▶ **Instructions for the task**
Your answer should be every line of the entries that has the string "spoon" in it.

▶ **Spatial reasoning data**
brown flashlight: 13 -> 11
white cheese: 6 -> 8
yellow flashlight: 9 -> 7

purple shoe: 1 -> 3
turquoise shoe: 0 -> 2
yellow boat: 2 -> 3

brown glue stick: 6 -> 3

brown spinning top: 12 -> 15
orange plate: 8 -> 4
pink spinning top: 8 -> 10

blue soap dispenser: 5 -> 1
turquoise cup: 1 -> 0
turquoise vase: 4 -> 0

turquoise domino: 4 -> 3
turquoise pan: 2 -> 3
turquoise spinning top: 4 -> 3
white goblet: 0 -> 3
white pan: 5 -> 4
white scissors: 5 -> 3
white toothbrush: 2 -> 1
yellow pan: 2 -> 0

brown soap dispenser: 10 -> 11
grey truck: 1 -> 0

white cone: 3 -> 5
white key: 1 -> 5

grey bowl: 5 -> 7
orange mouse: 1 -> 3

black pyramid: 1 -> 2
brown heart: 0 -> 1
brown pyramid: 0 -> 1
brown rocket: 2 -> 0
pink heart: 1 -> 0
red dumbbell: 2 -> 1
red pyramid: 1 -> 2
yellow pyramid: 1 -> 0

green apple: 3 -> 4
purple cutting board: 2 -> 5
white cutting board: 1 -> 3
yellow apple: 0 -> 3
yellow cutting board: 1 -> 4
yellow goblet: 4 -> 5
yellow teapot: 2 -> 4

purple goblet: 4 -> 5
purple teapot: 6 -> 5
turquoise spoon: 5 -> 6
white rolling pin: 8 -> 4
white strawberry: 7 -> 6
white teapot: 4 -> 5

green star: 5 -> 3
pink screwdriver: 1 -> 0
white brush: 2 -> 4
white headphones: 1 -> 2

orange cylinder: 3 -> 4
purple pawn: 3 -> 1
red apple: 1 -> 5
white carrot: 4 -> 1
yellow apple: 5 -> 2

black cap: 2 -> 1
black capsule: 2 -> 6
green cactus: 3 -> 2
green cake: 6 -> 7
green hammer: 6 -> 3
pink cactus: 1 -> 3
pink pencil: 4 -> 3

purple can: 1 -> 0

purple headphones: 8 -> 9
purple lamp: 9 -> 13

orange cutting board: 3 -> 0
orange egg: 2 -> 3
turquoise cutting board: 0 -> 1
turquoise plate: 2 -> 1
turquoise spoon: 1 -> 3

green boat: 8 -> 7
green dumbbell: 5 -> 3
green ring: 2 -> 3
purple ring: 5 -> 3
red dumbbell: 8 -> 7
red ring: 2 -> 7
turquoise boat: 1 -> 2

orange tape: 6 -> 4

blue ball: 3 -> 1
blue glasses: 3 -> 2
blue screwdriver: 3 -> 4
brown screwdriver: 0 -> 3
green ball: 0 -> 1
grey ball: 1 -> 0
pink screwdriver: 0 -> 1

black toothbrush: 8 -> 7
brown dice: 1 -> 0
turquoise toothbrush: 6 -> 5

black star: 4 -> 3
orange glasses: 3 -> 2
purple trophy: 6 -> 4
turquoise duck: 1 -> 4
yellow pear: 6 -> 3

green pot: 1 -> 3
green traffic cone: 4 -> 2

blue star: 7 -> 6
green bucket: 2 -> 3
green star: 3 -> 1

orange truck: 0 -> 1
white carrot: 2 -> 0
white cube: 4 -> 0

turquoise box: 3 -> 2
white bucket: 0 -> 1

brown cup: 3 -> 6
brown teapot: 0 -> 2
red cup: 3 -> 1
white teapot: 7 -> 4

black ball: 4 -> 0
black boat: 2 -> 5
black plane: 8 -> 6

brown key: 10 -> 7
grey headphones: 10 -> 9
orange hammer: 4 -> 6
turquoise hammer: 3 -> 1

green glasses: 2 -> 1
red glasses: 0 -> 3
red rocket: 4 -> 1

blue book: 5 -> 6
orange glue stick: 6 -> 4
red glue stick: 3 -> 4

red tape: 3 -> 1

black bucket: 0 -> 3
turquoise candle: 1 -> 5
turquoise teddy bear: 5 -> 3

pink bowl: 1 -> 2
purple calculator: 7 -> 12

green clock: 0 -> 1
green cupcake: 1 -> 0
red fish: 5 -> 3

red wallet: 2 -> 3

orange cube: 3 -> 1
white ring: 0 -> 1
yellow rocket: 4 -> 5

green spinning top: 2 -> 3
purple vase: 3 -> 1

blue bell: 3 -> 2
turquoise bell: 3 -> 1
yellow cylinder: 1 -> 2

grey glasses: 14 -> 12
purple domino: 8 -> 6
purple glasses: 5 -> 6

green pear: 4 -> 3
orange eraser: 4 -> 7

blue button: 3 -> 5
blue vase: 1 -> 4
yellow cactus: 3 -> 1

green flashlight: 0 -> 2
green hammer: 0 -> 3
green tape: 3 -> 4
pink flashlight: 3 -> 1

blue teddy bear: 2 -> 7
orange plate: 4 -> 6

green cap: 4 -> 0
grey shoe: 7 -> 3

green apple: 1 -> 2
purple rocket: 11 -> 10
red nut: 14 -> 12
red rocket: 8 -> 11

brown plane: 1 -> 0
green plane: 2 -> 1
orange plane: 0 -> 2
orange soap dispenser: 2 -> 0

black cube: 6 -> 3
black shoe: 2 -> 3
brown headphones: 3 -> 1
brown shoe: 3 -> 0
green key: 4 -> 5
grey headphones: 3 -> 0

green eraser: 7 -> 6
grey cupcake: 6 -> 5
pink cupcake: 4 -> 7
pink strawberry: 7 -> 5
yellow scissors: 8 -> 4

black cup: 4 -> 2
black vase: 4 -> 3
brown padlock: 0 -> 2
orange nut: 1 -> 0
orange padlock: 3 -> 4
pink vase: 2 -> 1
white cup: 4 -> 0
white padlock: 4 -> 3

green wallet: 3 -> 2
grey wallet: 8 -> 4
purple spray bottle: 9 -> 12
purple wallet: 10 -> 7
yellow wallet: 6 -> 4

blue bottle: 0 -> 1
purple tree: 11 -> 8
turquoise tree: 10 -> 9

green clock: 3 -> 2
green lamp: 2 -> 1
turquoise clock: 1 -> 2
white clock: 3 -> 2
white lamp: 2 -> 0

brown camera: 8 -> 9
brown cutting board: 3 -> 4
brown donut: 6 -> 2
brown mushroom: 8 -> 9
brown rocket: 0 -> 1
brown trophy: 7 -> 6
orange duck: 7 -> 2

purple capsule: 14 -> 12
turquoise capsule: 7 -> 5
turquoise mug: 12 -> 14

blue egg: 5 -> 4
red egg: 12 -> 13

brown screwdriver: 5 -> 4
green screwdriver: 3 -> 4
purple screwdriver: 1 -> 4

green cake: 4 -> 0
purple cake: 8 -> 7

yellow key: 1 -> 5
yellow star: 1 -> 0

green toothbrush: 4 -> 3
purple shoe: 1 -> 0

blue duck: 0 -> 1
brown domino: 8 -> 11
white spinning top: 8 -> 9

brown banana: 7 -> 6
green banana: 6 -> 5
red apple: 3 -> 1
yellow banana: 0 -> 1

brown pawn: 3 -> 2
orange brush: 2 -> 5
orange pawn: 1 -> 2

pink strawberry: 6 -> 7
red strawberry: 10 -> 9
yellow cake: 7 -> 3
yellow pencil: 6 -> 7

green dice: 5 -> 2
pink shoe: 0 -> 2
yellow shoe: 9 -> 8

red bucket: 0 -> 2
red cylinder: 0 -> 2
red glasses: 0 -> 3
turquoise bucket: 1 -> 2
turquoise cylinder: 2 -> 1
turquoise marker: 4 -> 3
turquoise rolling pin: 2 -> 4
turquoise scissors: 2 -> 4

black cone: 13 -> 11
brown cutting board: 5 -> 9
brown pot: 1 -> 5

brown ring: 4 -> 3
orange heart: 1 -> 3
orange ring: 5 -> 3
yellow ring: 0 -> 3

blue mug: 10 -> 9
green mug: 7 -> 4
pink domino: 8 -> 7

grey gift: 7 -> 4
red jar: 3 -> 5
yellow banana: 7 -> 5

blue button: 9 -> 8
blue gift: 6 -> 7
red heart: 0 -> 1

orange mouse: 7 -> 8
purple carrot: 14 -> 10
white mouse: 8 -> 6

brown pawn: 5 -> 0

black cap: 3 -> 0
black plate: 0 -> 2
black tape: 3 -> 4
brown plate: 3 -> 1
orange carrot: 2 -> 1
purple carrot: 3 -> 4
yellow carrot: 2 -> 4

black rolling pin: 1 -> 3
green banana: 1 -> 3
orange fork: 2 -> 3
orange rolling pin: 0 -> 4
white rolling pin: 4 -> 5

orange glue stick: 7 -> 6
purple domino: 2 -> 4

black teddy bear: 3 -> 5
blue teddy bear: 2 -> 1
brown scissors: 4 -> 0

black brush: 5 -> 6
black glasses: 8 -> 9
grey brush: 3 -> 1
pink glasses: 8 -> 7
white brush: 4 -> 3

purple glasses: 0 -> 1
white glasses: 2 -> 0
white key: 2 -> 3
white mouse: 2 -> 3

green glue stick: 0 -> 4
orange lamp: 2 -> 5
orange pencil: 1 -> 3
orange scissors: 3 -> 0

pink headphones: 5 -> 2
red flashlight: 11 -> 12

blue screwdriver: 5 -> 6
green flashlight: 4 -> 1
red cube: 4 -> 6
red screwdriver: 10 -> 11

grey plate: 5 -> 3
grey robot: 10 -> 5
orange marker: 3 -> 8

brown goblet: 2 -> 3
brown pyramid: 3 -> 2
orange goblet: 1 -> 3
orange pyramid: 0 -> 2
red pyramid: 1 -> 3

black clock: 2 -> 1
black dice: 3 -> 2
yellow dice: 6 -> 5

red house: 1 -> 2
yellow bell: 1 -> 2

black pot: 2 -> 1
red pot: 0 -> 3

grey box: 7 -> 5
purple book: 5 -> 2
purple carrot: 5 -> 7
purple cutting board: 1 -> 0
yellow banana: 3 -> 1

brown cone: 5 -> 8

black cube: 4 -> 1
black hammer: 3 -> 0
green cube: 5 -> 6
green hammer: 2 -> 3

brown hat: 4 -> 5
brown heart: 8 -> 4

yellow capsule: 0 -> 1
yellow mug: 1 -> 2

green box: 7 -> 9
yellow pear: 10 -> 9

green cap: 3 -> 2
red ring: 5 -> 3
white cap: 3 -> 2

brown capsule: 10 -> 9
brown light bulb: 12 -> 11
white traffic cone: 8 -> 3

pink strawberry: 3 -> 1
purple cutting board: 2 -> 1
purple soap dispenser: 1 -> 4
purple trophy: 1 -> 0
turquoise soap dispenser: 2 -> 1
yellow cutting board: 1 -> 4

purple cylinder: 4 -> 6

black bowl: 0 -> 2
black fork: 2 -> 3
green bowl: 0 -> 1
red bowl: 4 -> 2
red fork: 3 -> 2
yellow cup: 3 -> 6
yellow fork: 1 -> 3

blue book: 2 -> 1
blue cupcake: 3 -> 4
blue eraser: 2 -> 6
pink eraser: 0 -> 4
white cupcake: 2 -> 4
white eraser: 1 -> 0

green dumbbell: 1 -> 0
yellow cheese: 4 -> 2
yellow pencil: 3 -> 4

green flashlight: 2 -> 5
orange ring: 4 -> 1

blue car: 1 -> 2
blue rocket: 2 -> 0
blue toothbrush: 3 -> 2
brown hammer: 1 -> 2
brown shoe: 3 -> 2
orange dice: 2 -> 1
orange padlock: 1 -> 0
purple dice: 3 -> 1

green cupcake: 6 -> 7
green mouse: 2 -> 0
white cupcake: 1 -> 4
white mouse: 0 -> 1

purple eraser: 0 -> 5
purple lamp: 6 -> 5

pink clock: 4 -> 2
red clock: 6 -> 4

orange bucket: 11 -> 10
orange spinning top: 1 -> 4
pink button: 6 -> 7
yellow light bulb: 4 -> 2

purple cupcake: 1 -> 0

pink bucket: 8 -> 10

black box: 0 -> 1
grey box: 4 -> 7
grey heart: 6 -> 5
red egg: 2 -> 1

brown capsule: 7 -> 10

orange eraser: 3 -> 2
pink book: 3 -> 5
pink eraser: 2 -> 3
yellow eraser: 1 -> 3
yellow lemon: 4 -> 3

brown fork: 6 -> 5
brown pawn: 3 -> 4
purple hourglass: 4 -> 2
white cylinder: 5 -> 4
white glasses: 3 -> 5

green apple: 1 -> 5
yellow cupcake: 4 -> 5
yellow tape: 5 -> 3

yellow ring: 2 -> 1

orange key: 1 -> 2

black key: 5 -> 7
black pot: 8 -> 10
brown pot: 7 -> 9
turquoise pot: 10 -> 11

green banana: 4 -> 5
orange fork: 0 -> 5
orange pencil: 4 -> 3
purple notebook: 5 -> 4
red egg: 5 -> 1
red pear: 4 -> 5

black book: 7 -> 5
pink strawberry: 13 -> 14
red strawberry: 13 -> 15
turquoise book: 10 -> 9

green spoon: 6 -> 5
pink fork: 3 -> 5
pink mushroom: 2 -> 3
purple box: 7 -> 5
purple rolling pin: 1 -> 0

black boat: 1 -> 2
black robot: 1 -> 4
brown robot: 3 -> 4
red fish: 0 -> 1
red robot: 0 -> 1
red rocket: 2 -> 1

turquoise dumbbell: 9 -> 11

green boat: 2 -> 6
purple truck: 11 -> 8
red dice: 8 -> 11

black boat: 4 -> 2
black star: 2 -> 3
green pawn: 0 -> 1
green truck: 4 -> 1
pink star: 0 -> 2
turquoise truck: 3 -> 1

▶ **Exercise result**
turquoise spoon: 5 -> 6
turquoise spoon: 1 -> 3
green spoon: 6 -> 5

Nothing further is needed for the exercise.